_Work instruction_:
Find the line with "(843, 275) = (391, 425): purple" in the entries below. Repeat it, every following line, and the line with "camera: 150 degrees right, 10 degrees down", exactly and with nothing added.

((

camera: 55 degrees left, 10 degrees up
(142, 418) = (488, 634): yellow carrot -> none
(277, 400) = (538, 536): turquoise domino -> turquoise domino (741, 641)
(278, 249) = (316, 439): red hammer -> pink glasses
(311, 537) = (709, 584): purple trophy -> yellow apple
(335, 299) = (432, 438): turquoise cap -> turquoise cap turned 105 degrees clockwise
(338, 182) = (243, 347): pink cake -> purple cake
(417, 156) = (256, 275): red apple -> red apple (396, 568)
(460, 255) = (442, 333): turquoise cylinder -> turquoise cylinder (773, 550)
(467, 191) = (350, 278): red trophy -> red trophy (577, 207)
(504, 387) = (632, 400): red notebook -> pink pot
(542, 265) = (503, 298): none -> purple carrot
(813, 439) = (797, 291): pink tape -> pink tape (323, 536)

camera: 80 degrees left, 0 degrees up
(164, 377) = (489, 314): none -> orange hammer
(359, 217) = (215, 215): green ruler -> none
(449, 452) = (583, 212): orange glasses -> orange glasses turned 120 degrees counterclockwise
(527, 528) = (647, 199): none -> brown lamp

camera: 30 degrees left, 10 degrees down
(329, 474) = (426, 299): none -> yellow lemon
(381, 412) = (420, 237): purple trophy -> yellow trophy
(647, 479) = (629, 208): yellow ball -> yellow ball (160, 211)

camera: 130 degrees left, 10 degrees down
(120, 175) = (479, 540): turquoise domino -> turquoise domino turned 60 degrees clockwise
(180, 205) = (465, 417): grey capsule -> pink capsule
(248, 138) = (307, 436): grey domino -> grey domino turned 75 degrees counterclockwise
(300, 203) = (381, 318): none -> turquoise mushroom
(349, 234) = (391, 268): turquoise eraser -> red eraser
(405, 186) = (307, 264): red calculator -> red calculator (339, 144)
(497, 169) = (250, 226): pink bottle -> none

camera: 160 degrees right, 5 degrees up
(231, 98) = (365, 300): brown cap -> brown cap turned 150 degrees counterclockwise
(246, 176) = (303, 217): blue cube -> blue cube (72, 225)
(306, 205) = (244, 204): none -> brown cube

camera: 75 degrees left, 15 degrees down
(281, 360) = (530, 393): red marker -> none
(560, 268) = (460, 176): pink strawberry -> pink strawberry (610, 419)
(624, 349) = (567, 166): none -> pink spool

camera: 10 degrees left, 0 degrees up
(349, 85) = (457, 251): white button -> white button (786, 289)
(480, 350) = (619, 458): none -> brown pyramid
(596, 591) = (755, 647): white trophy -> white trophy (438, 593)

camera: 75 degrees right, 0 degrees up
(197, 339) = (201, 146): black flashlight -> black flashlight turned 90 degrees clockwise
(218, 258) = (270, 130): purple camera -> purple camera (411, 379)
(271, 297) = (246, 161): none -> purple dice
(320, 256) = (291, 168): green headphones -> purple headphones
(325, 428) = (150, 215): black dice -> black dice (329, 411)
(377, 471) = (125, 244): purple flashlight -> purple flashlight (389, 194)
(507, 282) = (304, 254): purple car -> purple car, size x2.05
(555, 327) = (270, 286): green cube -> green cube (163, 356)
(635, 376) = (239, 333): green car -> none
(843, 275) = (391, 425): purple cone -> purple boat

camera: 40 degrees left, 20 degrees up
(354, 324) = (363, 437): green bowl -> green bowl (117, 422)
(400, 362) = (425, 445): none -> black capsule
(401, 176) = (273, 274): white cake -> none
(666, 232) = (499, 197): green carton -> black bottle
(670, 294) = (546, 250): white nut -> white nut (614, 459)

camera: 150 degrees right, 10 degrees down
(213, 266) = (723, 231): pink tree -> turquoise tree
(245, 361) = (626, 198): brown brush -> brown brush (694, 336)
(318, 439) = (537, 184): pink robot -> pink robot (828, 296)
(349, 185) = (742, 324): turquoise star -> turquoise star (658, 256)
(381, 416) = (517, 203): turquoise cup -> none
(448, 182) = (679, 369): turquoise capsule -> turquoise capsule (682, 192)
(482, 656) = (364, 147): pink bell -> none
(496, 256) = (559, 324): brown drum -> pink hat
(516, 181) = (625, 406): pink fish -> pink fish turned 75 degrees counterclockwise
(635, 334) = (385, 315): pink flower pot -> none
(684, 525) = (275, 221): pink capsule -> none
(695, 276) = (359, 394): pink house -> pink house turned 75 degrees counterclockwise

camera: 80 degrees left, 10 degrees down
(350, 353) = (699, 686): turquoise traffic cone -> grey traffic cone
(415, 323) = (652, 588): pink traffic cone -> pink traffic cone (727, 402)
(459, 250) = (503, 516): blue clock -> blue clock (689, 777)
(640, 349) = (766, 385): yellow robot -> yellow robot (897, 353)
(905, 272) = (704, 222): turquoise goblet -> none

))

_Result for this exercise_:
(843, 275) = (391, 425): purple cone -> purple boat

camera: 40 degrees left, 20 degrees up
(354, 324) = (363, 437): green bowl -> green bowl (117, 422)
(400, 362) = (425, 445): none -> black capsule
(401, 176) = (273, 274): white cake -> none
(666, 232) = (499, 197): green carton -> black bottle
(670, 294) = (546, 250): white nut -> white nut (614, 459)

camera: 150 degrees right, 10 degrees down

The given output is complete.